[Start of section]

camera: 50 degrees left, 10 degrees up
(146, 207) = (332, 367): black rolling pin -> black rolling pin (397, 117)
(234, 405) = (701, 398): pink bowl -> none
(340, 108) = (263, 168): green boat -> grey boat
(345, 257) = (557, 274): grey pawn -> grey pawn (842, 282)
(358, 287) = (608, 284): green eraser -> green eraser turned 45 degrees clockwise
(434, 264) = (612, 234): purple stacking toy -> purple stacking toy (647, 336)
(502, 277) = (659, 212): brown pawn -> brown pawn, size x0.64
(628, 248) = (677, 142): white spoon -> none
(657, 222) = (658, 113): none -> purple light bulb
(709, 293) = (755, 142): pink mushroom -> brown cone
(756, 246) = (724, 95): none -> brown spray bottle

[End of section]

Include in the answer nothing but an exact repetition of the lines from the one with "(358, 287) = (608, 284): green" through the end of the material.

* **Response to the exercise**:
(358, 287) = (608, 284): green eraser -> green eraser turned 45 degrees clockwise
(434, 264) = (612, 234): purple stacking toy -> purple stacking toy (647, 336)
(502, 277) = (659, 212): brown pawn -> brown pawn, size x0.64
(628, 248) = (677, 142): white spoon -> none
(657, 222) = (658, 113): none -> purple light bulb
(709, 293) = (755, 142): pink mushroom -> brown cone
(756, 246) = (724, 95): none -> brown spray bottle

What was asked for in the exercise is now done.